*YOUR INSTRUCTIONS*
Nothing should differ between your output and the entries below.

Source data:
::::::::::

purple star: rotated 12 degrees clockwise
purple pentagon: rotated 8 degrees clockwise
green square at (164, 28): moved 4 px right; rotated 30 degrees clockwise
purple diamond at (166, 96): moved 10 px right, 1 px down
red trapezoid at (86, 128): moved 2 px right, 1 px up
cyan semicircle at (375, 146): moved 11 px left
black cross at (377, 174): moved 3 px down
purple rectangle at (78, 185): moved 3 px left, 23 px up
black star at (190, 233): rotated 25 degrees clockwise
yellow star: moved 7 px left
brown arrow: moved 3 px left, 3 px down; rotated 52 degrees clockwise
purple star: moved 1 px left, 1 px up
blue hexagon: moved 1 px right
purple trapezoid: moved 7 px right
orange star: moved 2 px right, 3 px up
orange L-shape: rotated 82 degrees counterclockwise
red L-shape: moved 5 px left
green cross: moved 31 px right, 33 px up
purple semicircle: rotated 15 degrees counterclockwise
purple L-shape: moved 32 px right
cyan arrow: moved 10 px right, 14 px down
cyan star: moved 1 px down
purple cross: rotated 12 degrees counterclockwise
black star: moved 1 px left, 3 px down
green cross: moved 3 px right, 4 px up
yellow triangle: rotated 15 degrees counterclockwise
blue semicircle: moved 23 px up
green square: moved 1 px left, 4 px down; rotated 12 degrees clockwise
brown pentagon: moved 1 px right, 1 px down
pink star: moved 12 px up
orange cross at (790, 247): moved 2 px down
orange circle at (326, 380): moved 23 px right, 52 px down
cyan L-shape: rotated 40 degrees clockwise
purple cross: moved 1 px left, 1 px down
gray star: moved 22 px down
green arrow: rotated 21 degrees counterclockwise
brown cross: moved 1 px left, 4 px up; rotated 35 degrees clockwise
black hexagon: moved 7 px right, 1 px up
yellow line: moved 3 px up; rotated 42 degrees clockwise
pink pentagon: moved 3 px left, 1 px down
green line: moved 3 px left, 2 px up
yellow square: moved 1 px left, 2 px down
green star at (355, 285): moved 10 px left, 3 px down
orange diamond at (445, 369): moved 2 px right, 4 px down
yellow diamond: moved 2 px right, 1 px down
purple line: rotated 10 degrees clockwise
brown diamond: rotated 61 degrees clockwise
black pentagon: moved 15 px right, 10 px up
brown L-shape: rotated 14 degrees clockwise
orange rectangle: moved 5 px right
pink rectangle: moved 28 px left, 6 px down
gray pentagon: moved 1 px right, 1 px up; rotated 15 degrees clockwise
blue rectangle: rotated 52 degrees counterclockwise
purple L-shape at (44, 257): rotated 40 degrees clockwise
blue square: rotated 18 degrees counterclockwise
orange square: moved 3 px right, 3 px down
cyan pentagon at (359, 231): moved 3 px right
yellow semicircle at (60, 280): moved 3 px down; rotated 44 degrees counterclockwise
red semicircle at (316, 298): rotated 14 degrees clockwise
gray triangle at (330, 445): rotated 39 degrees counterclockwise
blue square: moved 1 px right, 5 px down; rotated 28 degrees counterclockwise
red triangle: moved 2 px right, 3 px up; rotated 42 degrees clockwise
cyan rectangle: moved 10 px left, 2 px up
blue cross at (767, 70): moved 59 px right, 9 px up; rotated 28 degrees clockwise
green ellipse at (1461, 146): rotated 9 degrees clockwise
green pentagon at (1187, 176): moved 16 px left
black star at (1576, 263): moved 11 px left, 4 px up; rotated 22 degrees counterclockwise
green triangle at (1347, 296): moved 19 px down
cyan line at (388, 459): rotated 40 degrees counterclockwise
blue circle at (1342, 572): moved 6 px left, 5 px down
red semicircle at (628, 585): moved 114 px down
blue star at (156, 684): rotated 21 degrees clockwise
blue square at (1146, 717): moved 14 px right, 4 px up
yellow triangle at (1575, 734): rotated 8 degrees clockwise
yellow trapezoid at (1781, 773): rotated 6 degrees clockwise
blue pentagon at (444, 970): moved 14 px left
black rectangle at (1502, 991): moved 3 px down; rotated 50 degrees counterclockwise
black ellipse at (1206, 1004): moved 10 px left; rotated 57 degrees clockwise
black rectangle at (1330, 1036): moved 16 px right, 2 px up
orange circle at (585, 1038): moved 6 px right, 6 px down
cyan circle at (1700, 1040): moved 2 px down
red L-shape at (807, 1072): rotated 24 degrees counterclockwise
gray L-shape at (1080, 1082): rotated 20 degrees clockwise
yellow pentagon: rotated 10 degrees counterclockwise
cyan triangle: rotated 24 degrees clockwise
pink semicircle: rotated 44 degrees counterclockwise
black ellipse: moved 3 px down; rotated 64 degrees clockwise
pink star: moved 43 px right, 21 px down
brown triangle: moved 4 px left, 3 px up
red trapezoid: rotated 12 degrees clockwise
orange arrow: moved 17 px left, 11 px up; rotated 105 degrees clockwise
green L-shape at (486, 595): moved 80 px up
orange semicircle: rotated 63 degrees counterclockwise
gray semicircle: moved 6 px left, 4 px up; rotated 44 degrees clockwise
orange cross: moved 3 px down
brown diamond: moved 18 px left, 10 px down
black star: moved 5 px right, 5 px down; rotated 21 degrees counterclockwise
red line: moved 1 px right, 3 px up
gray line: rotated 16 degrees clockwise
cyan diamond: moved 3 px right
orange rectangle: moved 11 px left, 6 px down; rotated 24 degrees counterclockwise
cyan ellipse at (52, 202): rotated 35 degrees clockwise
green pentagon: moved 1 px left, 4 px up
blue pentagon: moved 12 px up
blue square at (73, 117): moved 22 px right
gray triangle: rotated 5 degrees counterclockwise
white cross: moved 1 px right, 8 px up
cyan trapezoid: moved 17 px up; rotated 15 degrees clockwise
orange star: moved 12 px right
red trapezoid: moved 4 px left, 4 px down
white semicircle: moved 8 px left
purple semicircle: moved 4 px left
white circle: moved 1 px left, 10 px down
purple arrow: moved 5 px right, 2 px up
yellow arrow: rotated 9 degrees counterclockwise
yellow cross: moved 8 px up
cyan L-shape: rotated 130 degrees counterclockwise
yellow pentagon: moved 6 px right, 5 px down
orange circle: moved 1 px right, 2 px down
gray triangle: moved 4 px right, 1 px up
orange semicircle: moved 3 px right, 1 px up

::::::::::

*SOLUTION TO THE PROBLEM*
purple star: rotated 12 degrees clockwise
purple pentagon: rotated 8 degrees clockwise
green square at (164, 28): moved 4 px right; rotated 30 degrees clockwise
purple diamond at (166, 96): moved 10 px right, 1 px down
red trapezoid at (86, 128): moved 2 px right, 1 px up
cyan semicircle at (375, 146): moved 11 px left
black cross at (377, 174): moved 3 px down
purple rectangle at (78, 185): moved 3 px left, 23 px up
black star at (190, 233): rotated 25 degrees clockwise
yellow star: moved 7 px left
brown arrow: moved 3 px left, 3 px down; rotated 52 degrees clockwise
purple star: moved 1 px left, 1 px up
blue hexagon: moved 1 px right
purple trapezoid: moved 7 px right
orange star: moved 2 px right, 3 px up
orange L-shape: rotated 82 degrees counterclockwise
red L-shape: moved 5 px left
green cross: moved 31 px right, 33 px up
purple semicircle: rotated 15 degrees counterclockwise
purple L-shape: moved 32 px right
cyan arrow: moved 10 px right, 14 px down
cyan star: moved 1 px down
purple cross: rotated 12 degrees counterclockwise
black star: moved 1 px left, 3 px down
green cross: moved 3 px right, 4 px up
yellow triangle: rotated 15 degrees counterclockwise
blue semicircle: moved 23 px up
green square: moved 1 px left, 4 px down; rotated 12 degrees clockwise
brown pentagon: moved 1 px right, 1 px down
pink star: moved 12 px up
orange cross at (790, 247): moved 2 px down
orange circle at (326, 380): moved 23 px right, 52 px down
cyan L-shape: rotated 40 degrees clockwise
purple cross: moved 1 px left, 1 px down
gray star: moved 22 px down
green arrow: rotated 21 degrees counterclockwise
brown cross: moved 1 px left, 4 px up; rotated 35 degrees clockwise
black hexagon: moved 7 px right, 1 px up
yellow line: moved 3 px up; rotated 42 degrees clockwise
pink pentagon: moved 3 px left, 1 px down
green line: moved 3 px left, 2 px up
yellow square: moved 1 px left, 2 px down
green star at (355, 285): moved 10 px left, 3 px down
orange diamond at (445, 369): moved 2 px right, 4 px down
yellow diamond: moved 2 px right, 1 px down
purple line: rotated 10 degrees clockwise
brown diamond: rotated 61 degrees clockwise
black pentagon: moved 15 px right, 10 px up
brown L-shape: rotated 14 degrees clockwise
orange rectangle: moved 5 px right
pink rectangle: moved 28 px left, 6 px down
gray pentagon: moved 1 px right, 1 px up; rotated 15 degrees clockwise
blue rectangle: rotated 52 degrees counterclockwise
purple L-shape at (44, 257): rotated 40 degrees clockwise
blue square: rotated 18 degrees counterclockwise
orange square: moved 3 px right, 3 px down
cyan pentagon at (359, 231): moved 3 px right
yellow semicircle at (60, 280): moved 3 px down; rotated 44 degrees counterclockwise
red semicircle at (316, 298): rotated 14 degrees clockwise
gray triangle at (330, 445): rotated 39 degrees counterclockwise
blue square: moved 1 px right, 5 px down; rotated 28 degrees counterclockwise
red triangle: moved 2 px right, 3 px up; rotated 42 degrees clockwise
cyan rectangle: moved 10 px left, 2 px up
blue cross at (767, 70): moved 59 px right, 9 px up; rotated 28 degrees clockwise
green ellipse at (1461, 146): rotated 9 degrees clockwise
green pentagon at (1187, 176): moved 16 px left
black star at (1576, 263): moved 11 px left, 4 px up; rotated 22 degrees counterclockwise
green triangle at (1347, 296): moved 19 px down
cyan line at (388, 459): rotated 40 degrees counterclockwise
blue circle at (1342, 572): moved 6 px left, 5 px down
red semicircle at (628, 585): moved 114 px down
blue star at (156, 684): rotated 21 degrees clockwise
blue square at (1146, 717): moved 14 px right, 4 px up
yellow triangle at (1575, 734): rotated 8 degrees clockwise
yellow trapezoid at (1781, 773): rotated 6 degrees clockwise
blue pentagon at (444, 970): moved 14 px left
black rectangle at (1502, 991): moved 3 px down; rotated 50 degrees counterclockwise
black ellipse at (1206, 1004): moved 10 px left; rotated 57 degrees clockwise
black rectangle at (1330, 1036): moved 16 px right, 2 px up
orange circle at (585, 1038): moved 6 px right, 6 px down
cyan circle at (1700, 1040): moved 2 px down
red L-shape at (807, 1072): rotated 24 degrees counterclockwise
gray L-shape at (1080, 1082): rotated 20 degrees clockwise
yellow pentagon: rotated 10 degrees counterclockwise
cyan triangle: rotated 24 degrees clockwise
pink semicircle: rotated 44 degrees counterclockwise
black ellipse: moved 3 px down; rotated 64 degrees clockwise
pink star: moved 43 px right, 21 px down
brown triangle: moved 4 px left, 3 px up
red trapezoid: rotated 12 degrees clockwise
orange arrow: moved 17 px left, 11 px up; rotated 105 degrees clockwise
green L-shape at (486, 595): moved 80 px up
orange semicircle: rotated 63 degrees counterclockwise
gray semicircle: moved 6 px left, 4 px up; rotated 44 degrees clockwise
orange cross: moved 3 px down
brown diamond: moved 18 px left, 10 px down
black star: moved 5 px right, 5 px down; rotated 21 degrees counterclockwise
red line: moved 1 px right, 3 px up
gray line: rotated 16 degrees clockwise
cyan diamond: moved 3 px right
orange rectangle: moved 11 px left, 6 px down; rotated 24 degrees counterclockwise
cyan ellipse at (52, 202): rotated 35 degrees clockwise
green pentagon: moved 1 px left, 4 px up
blue pentagon: moved 12 px up
blue square at (73, 117): moved 22 px right
gray triangle: rotated 5 degrees counterclockwise
white cross: moved 1 px right, 8 px up
cyan trapezoid: moved 17 px up; rotated 15 degrees clockwise
orange star: moved 12 px right
red trapezoid: moved 4 px left, 4 px down
white semicircle: moved 8 px left
purple semicircle: moved 4 px left
white circle: moved 1 px left, 10 px down
purple arrow: moved 5 px right, 2 px up
yellow arrow: rotated 9 degrees counterclockwise
yellow cross: moved 8 px up
cyan L-shape: rotated 130 degrees counterclockwise
yellow pentagon: moved 6 px right, 5 px down
orange circle: moved 1 px right, 2 px down
gray triangle: moved 4 px right, 1 px up
orange semicircle: moved 3 px right, 1 px up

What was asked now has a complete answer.